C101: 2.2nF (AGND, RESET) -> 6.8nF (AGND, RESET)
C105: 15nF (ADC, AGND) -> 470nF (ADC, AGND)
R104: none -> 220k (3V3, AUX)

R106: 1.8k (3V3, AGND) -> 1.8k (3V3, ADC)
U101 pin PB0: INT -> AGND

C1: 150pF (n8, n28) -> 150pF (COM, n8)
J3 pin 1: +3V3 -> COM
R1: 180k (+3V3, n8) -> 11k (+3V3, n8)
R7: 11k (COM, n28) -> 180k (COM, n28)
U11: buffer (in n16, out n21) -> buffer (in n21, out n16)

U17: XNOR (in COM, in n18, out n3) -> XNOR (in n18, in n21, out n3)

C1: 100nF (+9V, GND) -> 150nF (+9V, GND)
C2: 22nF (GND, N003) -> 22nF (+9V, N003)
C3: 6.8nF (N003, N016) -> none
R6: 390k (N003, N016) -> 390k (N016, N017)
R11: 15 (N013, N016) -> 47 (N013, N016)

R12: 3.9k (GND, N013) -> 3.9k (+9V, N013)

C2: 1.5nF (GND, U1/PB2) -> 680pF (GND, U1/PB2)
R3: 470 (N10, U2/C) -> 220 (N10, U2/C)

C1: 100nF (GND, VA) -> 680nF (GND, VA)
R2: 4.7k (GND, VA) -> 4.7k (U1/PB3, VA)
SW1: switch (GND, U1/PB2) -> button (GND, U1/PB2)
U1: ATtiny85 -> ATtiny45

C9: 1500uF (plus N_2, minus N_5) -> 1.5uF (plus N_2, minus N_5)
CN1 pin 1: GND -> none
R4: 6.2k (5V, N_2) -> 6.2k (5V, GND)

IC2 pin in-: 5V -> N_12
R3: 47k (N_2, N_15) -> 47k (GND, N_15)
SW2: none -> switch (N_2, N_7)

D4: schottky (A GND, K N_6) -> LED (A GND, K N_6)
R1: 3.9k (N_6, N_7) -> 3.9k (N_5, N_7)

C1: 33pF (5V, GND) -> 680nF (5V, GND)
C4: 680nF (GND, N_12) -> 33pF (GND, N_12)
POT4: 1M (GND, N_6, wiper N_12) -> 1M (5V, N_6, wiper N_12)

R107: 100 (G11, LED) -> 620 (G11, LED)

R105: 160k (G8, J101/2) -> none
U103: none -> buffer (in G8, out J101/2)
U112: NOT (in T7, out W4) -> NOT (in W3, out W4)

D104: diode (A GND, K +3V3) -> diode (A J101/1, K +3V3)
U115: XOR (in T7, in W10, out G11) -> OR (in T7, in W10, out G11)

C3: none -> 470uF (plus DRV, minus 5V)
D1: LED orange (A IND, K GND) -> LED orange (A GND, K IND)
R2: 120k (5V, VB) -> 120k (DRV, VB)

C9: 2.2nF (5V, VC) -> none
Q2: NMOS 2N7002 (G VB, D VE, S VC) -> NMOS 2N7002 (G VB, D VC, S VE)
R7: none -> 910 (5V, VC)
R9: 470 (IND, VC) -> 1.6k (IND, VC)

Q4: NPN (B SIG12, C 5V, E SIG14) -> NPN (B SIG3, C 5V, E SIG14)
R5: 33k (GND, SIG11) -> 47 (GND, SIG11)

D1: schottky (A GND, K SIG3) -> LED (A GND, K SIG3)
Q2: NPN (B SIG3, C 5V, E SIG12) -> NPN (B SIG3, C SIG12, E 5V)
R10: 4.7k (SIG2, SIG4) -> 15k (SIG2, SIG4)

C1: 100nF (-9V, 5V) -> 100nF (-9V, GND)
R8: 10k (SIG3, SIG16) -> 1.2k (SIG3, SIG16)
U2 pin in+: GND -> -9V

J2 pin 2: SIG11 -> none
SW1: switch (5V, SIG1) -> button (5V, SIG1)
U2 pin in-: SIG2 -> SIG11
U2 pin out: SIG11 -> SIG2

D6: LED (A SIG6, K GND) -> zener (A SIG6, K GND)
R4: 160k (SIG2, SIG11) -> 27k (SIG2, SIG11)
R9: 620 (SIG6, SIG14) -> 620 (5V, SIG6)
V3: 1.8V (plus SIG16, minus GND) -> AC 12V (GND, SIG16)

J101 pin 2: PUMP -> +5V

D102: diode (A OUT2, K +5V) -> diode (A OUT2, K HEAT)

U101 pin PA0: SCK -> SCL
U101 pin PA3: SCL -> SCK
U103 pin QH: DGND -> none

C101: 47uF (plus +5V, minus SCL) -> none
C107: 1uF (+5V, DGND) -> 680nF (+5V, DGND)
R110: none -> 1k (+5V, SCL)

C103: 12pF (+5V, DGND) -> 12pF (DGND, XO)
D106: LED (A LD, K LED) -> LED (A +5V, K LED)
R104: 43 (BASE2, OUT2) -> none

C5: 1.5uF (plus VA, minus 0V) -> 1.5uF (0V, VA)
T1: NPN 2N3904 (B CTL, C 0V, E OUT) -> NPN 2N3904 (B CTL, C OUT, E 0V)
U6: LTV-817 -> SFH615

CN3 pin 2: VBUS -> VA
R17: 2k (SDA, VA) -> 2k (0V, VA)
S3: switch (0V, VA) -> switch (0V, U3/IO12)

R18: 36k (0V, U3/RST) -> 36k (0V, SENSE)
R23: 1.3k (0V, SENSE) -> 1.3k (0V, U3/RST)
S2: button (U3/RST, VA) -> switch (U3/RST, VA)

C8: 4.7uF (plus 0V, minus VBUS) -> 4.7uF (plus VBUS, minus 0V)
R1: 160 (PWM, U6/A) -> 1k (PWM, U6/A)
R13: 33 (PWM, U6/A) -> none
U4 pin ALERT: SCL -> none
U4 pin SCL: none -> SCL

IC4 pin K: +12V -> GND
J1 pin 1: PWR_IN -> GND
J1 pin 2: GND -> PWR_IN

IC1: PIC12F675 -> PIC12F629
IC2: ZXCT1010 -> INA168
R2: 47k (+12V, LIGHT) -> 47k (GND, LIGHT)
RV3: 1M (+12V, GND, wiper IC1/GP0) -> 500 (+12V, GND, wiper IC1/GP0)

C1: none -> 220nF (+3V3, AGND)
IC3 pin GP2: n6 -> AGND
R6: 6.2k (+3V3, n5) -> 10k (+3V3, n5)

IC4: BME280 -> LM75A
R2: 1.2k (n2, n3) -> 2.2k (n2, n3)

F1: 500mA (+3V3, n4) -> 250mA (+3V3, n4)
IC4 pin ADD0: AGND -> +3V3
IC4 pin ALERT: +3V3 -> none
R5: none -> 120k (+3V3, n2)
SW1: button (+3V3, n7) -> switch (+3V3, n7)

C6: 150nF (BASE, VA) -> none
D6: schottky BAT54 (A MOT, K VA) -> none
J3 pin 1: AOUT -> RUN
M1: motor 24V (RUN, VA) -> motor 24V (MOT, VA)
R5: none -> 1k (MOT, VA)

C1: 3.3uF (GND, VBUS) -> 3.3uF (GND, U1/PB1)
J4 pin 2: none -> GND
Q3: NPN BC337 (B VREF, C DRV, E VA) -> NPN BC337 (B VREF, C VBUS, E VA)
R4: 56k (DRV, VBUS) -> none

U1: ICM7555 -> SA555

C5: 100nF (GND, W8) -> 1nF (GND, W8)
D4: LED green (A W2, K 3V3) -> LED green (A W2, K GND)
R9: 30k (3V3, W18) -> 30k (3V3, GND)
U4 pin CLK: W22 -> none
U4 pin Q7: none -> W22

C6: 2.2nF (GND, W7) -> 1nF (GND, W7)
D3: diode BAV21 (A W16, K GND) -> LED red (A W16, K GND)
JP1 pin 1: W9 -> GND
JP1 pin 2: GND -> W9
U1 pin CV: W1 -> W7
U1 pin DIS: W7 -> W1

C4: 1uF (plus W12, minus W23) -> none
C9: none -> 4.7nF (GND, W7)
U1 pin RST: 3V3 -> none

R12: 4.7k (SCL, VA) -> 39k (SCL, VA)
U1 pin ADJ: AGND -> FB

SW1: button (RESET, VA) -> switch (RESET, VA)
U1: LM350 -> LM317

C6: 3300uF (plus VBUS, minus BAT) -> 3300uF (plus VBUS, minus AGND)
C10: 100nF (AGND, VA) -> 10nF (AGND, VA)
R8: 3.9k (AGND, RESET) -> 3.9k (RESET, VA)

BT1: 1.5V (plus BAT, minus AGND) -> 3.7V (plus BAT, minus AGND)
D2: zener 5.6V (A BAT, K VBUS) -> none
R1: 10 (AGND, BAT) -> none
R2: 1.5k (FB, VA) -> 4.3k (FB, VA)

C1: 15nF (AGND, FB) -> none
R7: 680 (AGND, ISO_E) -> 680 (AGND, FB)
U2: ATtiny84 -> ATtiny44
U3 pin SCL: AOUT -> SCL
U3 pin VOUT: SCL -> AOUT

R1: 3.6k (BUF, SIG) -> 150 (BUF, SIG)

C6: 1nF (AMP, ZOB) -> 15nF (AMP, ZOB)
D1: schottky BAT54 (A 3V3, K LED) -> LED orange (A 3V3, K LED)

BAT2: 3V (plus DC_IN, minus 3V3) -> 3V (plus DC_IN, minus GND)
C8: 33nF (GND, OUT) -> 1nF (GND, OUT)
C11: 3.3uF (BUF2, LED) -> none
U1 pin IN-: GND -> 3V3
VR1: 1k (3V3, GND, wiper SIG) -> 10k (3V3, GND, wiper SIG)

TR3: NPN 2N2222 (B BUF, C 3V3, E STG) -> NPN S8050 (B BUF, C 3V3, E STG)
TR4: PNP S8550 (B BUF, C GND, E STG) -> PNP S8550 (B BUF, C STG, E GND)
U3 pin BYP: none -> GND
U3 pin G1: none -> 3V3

________

[WORK TO BE COMPLETED]:
Looking at the records, how many lines include "DGND"? Respond with the number only.

[OUTPUT FOR THIS EXERCISE]:
3